## Problem description
Could you copy, word for word, only the lines from the one containing "D1: LED white" through the last line of the records below, both included?

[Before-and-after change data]
━━━━━━━━

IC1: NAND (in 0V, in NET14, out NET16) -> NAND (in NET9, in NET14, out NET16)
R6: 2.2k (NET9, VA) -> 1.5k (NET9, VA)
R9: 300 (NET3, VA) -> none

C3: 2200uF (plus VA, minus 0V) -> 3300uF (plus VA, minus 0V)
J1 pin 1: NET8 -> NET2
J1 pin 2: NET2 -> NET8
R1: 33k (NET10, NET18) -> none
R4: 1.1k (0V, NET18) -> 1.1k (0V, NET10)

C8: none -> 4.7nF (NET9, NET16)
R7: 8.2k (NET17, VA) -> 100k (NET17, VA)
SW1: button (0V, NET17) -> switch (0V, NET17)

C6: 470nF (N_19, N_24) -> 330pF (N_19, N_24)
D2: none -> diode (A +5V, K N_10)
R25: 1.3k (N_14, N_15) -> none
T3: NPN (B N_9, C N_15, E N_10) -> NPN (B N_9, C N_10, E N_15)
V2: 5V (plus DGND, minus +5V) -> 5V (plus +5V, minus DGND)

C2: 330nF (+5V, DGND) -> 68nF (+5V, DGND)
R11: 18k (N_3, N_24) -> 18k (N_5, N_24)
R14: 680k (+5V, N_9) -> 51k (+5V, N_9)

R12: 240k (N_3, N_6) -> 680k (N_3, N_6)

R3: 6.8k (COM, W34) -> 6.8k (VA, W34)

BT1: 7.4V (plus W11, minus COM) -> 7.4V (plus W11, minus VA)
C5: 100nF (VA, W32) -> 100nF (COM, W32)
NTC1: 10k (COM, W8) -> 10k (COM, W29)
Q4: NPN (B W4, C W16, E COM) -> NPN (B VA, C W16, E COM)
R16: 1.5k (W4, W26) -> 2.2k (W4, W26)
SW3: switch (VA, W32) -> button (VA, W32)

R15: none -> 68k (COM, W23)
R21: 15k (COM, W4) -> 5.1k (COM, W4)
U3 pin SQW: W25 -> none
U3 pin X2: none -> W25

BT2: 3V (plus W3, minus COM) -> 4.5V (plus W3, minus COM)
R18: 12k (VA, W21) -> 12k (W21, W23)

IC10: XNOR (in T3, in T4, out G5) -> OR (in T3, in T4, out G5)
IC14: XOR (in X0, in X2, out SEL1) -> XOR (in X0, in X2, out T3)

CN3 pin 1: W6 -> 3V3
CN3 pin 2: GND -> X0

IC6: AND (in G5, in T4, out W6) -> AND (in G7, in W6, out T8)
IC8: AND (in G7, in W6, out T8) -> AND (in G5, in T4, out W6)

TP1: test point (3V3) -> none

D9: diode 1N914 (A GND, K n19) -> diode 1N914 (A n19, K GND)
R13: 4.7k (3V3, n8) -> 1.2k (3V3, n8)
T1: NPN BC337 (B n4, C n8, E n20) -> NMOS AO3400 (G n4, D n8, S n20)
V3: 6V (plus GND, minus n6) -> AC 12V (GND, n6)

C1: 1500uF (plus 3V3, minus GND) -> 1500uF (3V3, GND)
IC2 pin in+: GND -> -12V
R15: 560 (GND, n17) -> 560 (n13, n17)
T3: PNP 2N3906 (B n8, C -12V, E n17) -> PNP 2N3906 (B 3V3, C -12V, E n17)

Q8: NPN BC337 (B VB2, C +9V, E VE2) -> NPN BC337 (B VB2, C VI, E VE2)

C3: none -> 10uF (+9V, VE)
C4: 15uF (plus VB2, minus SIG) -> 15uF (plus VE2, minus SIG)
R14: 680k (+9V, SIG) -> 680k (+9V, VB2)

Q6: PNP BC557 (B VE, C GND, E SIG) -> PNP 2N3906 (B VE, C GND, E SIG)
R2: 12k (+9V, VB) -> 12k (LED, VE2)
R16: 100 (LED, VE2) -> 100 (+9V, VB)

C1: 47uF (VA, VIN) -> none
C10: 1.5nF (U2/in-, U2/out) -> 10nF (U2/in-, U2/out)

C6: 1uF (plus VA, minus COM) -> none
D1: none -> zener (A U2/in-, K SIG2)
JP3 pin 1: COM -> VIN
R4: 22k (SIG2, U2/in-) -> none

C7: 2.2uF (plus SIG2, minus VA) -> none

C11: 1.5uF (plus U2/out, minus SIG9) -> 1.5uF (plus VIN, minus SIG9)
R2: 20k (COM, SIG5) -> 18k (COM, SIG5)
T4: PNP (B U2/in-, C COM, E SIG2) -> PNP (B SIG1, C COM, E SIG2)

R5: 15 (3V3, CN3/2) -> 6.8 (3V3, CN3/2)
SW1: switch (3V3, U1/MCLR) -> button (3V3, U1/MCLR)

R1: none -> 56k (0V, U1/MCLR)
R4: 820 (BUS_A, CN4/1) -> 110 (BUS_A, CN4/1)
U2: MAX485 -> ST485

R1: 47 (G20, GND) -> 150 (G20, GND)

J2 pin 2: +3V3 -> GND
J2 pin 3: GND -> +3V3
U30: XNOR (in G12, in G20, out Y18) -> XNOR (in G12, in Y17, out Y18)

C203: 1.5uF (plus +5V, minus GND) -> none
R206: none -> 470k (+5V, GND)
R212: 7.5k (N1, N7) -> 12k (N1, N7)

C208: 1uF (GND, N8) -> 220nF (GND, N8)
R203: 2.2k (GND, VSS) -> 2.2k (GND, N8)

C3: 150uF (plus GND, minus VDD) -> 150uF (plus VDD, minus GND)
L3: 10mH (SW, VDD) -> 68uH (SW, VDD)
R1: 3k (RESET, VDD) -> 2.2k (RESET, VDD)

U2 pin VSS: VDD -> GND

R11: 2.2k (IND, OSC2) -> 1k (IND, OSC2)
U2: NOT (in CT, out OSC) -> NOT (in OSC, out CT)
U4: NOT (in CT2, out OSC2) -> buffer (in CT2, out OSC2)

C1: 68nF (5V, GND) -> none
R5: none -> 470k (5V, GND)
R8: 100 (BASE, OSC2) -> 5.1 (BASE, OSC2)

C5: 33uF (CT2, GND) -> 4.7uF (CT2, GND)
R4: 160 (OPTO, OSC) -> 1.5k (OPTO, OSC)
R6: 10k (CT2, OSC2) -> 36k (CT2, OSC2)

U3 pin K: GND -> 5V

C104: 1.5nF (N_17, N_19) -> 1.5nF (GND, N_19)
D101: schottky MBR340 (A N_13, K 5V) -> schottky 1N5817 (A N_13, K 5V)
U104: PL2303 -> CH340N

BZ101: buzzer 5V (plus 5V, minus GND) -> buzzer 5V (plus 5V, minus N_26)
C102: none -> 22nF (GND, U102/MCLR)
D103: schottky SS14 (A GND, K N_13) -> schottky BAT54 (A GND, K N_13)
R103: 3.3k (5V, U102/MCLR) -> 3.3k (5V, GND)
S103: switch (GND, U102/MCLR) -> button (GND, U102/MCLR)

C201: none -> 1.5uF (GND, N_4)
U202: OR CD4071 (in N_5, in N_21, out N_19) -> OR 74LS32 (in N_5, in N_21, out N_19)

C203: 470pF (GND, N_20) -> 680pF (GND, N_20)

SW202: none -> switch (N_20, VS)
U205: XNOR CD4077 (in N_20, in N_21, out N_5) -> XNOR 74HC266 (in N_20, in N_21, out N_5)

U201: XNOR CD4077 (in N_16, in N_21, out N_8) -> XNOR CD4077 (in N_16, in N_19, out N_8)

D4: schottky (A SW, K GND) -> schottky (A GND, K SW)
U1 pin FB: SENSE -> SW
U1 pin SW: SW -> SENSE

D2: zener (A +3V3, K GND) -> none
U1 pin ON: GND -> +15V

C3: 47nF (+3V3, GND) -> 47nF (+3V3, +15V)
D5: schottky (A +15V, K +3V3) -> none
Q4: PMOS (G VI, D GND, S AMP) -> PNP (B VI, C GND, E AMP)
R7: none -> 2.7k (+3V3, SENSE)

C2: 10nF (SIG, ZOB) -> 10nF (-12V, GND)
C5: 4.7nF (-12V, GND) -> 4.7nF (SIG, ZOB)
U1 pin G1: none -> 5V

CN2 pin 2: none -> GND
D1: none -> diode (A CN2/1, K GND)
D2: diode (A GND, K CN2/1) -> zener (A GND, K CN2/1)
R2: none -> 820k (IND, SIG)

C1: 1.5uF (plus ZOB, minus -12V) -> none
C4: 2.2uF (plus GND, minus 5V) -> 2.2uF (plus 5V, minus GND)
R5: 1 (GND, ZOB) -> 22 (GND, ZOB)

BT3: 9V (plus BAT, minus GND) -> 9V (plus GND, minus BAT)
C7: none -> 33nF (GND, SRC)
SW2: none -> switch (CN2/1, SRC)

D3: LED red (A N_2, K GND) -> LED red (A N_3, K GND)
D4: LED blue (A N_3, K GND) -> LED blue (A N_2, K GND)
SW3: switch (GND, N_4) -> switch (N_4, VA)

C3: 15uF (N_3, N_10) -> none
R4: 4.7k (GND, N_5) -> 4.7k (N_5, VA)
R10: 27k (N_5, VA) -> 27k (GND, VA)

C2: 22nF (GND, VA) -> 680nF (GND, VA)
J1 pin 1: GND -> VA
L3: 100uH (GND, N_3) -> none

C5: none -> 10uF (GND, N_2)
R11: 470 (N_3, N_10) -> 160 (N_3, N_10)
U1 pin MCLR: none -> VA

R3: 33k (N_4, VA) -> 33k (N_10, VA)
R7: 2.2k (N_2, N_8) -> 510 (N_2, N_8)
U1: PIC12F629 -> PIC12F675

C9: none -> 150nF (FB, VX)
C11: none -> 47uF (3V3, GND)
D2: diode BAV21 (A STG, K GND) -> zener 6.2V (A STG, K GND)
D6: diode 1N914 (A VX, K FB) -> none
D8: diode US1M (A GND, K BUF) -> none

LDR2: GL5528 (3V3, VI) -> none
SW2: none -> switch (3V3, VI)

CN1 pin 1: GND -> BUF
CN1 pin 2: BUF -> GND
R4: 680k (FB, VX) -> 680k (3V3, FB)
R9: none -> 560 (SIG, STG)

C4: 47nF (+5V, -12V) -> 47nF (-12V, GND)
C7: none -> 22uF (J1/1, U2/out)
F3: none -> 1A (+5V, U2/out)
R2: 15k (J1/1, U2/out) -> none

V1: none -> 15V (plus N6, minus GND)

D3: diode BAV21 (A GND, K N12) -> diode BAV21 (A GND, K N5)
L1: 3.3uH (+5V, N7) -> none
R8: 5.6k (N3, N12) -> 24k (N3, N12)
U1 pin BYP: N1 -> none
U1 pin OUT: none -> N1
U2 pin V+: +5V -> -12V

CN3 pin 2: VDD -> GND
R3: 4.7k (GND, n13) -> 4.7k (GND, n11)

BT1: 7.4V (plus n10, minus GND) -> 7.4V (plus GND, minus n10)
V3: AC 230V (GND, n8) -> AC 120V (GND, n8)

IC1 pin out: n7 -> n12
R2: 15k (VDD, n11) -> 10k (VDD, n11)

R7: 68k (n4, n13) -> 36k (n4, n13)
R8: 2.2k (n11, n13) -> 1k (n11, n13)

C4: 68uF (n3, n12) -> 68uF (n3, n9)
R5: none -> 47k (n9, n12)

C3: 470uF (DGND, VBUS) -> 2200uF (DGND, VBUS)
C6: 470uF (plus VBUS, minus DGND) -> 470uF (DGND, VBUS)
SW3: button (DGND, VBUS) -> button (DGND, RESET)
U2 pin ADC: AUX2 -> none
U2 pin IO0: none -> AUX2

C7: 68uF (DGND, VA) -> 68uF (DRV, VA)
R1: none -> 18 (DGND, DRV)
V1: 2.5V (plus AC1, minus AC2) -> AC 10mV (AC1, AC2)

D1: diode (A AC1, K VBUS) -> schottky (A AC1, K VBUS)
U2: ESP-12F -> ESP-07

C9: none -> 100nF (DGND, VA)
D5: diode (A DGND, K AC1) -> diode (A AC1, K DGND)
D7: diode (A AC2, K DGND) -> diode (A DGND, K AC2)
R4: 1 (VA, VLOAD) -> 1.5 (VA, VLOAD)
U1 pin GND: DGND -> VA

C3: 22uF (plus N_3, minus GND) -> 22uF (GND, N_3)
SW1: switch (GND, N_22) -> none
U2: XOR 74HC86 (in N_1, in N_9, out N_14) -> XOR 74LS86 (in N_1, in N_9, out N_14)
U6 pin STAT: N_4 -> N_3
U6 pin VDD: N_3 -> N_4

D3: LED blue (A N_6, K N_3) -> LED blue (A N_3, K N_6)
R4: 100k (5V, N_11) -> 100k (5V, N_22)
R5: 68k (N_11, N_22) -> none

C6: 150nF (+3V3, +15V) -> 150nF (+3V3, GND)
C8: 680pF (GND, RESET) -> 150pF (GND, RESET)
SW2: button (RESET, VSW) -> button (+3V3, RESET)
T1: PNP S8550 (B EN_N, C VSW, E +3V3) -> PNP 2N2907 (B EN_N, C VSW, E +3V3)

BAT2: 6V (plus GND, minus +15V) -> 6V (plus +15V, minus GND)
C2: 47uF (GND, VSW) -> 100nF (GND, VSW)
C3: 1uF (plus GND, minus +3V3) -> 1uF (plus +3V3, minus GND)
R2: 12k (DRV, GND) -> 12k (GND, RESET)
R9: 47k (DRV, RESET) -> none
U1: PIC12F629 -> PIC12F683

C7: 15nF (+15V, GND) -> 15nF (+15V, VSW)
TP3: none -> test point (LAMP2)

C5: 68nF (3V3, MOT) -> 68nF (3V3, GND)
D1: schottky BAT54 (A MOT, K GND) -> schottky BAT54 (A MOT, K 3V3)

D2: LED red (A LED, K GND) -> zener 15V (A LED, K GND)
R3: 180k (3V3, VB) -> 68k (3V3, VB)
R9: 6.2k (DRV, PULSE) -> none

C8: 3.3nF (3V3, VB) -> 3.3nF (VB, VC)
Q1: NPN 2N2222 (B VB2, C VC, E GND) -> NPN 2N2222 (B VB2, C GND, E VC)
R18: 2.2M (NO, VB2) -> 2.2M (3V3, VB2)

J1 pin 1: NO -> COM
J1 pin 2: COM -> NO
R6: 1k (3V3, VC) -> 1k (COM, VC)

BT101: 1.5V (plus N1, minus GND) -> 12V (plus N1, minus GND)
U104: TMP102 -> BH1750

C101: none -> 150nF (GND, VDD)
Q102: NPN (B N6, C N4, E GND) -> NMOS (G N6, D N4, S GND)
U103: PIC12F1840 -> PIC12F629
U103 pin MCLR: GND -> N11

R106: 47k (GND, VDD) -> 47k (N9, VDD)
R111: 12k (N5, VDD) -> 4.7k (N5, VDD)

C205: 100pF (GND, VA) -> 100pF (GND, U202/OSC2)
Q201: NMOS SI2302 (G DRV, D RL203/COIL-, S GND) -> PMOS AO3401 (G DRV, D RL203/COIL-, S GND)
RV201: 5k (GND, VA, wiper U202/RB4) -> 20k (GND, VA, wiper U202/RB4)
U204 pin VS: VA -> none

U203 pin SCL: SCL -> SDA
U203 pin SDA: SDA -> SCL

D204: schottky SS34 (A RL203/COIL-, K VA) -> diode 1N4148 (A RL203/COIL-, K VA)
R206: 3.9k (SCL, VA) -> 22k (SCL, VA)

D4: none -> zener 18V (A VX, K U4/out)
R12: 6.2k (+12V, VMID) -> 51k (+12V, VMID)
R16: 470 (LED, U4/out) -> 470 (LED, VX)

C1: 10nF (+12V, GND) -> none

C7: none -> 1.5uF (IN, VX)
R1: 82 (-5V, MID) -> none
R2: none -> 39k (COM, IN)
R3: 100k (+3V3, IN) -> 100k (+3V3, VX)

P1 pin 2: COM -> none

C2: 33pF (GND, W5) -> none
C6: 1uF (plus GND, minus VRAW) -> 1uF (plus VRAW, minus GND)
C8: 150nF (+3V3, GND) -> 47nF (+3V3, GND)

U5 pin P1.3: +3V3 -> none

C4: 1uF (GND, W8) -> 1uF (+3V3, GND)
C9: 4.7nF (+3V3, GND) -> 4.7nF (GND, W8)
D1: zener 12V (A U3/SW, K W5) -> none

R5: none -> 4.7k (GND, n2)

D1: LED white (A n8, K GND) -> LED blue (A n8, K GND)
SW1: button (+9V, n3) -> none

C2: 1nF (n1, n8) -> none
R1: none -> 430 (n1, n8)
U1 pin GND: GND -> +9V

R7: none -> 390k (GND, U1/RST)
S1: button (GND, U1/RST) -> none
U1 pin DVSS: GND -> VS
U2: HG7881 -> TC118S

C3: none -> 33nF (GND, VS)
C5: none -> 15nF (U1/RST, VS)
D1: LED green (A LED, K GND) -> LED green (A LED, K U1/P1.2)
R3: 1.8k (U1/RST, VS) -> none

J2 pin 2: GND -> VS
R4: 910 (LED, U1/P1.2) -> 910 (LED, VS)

━━━━━━━━

## Result for this exercise
D1: LED white (A n8, K GND) -> LED blue (A n8, K GND)
SW1: button (+9V, n3) -> none

C2: 1nF (n1, n8) -> none
R1: none -> 430 (n1, n8)
U1 pin GND: GND -> +9V

R7: none -> 390k (GND, U1/RST)
S1: button (GND, U1/RST) -> none
U1 pin DVSS: GND -> VS
U2: HG7881 -> TC118S

C3: none -> 33nF (GND, VS)
C5: none -> 15nF (U1/RST, VS)
D1: LED green (A LED, K GND) -> LED green (A LED, K U1/P1.2)
R3: 1.8k (U1/RST, VS) -> none

J2 pin 2: GND -> VS
R4: 910 (LED, U1/P1.2) -> 910 (LED, VS)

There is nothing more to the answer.